**** THE INPUT ****

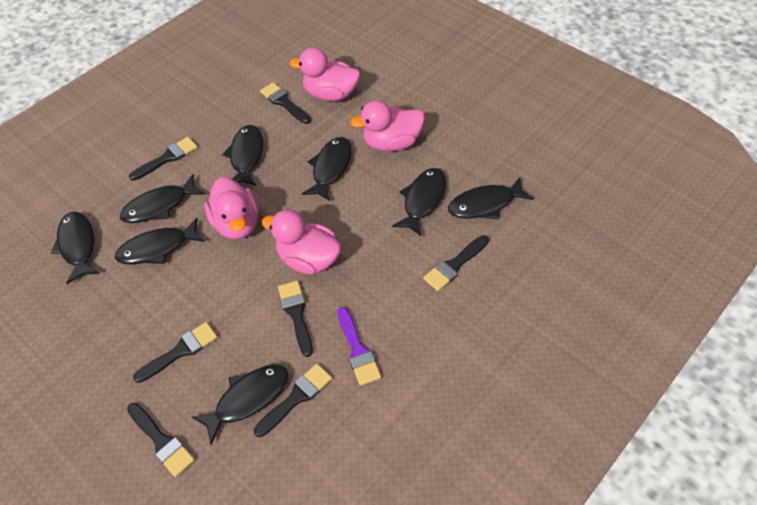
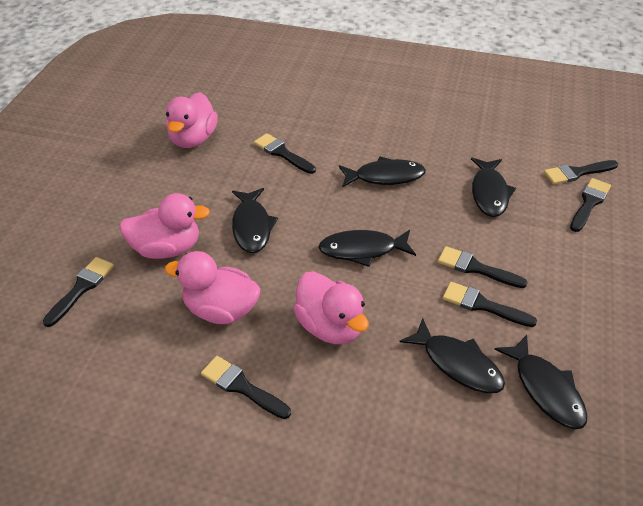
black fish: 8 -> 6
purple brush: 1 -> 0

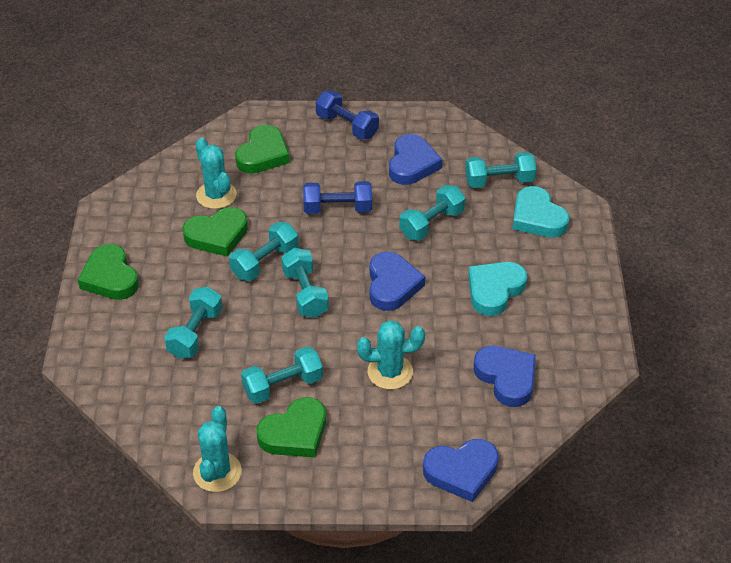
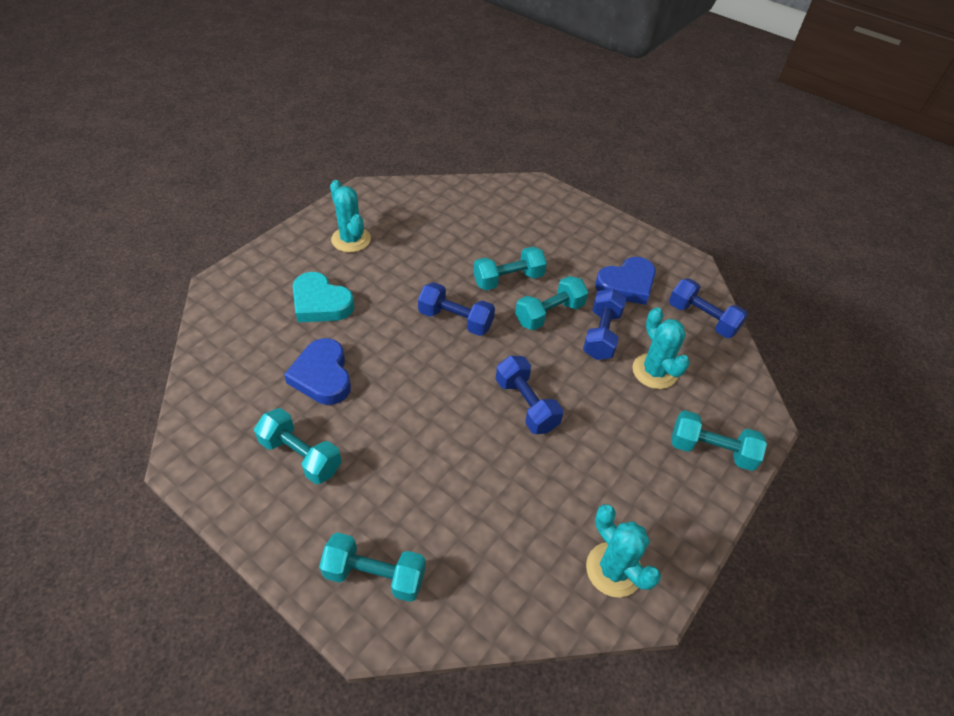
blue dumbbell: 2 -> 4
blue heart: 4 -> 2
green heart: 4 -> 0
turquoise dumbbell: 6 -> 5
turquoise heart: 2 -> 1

****

EXERCISE BRIEF. The records above should be written out in full and unchanged, except that pictures are dropped.

YOUR SOLUTION.
black fish: 8 -> 6
purple brush: 1 -> 0

blue dumbbell: 2 -> 4
blue heart: 4 -> 2
green heart: 4 -> 0
turquoise dumbbell: 6 -> 5
turquoise heart: 2 -> 1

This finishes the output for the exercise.